BEGIN PROVIDED RECORDS

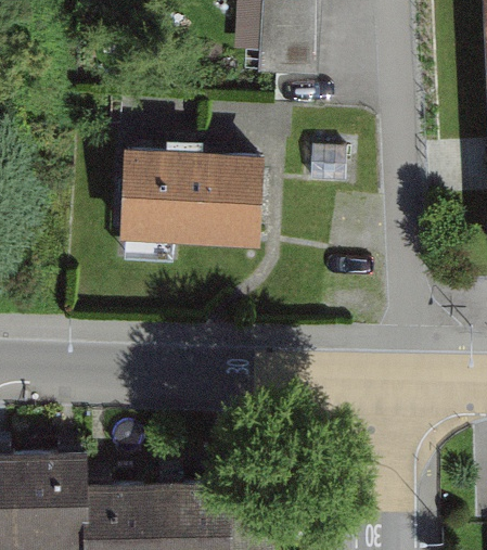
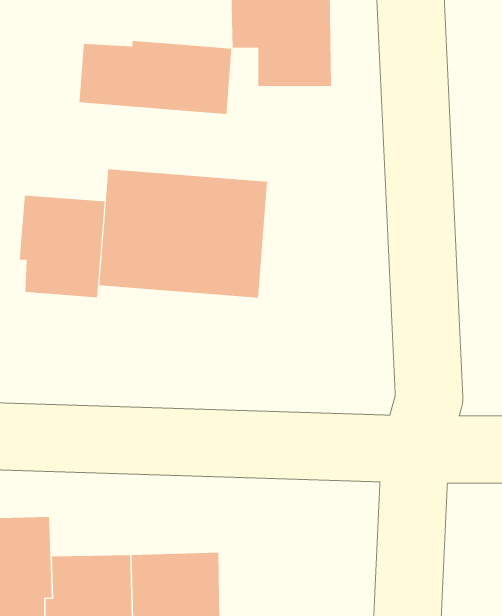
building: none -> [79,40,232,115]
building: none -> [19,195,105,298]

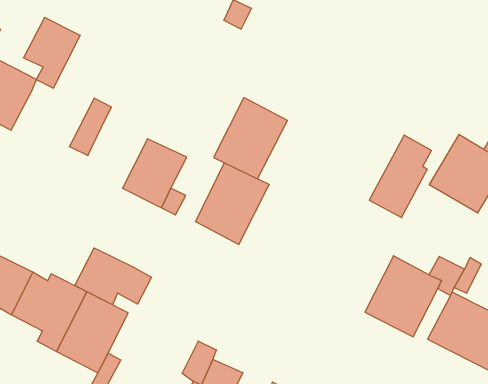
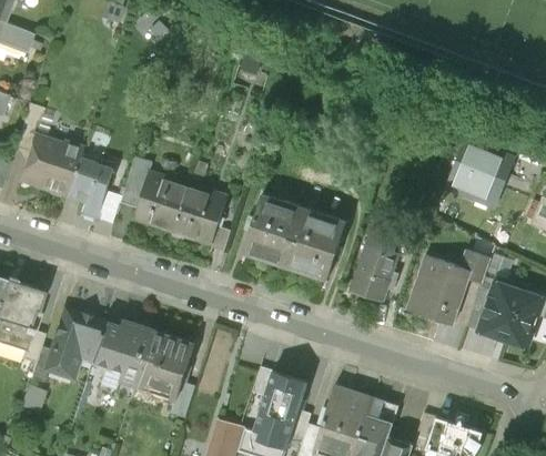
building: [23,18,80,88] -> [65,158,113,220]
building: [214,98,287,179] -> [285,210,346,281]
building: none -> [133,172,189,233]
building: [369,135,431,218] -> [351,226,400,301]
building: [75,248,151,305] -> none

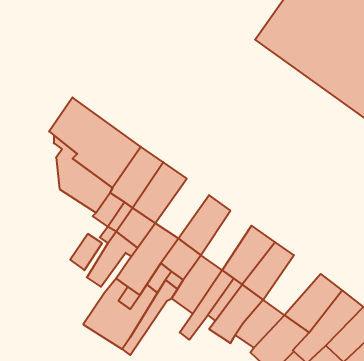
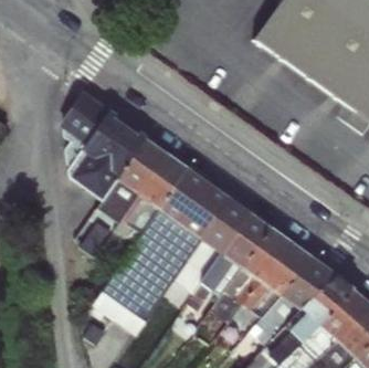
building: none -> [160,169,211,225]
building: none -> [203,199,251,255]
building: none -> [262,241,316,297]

END PROVIDED RECORDS
BEGIN PROVIDED RECORDS

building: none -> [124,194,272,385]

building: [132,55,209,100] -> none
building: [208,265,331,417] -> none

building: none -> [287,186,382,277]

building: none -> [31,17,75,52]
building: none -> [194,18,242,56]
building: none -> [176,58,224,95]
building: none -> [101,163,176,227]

END PROVIDED RECORDS
BEGIN PROVIDED RECORDS

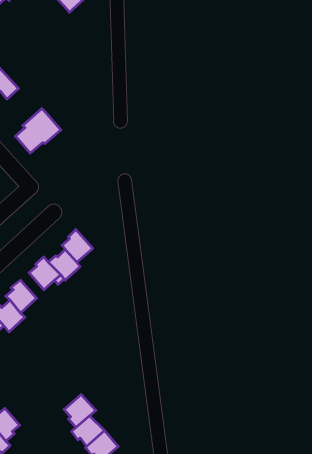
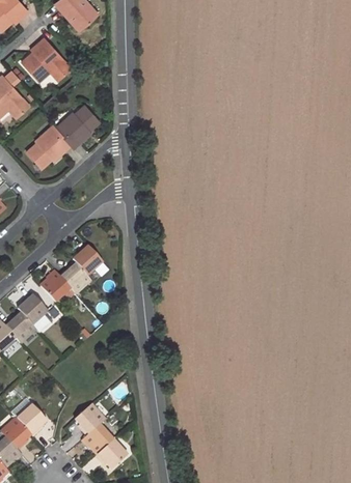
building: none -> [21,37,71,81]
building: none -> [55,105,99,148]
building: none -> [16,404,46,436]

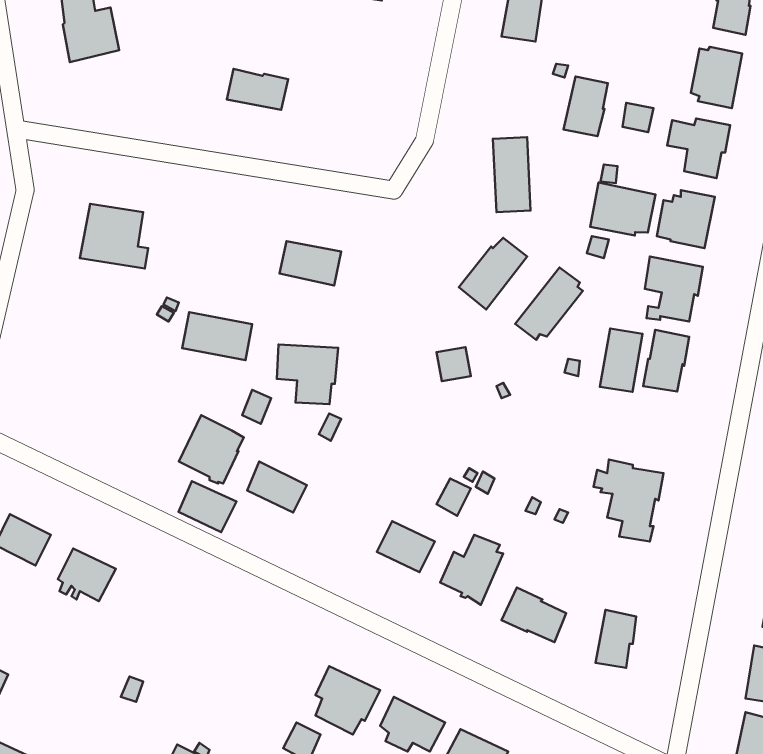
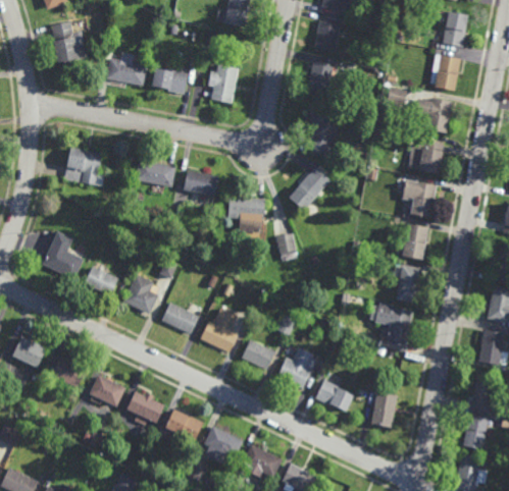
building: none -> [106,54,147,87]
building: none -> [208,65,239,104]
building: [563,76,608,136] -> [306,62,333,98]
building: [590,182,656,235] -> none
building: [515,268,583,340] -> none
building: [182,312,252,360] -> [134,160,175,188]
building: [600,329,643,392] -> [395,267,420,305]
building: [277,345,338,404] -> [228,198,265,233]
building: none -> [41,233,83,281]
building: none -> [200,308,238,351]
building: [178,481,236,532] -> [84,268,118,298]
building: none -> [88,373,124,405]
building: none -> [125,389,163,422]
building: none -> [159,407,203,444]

END PROVIDED RECORDS

[WORK INSTRUCTION]
Find the line with "building: none -> [79,40,232,115]" in the entries above. Set down exactly every line from it up to and including the line with "building: none -> [203,199,251,255]", images excluded.

[PROBLEM SOLUTION]
building: none -> [79,40,232,115]
building: none -> [19,195,105,298]

building: [23,18,80,88] -> [65,158,113,220]
building: [214,98,287,179] -> [285,210,346,281]
building: none -> [133,172,189,233]
building: [369,135,431,218] -> [351,226,400,301]
building: [75,248,151,305] -> none

building: none -> [160,169,211,225]
building: none -> [203,199,251,255]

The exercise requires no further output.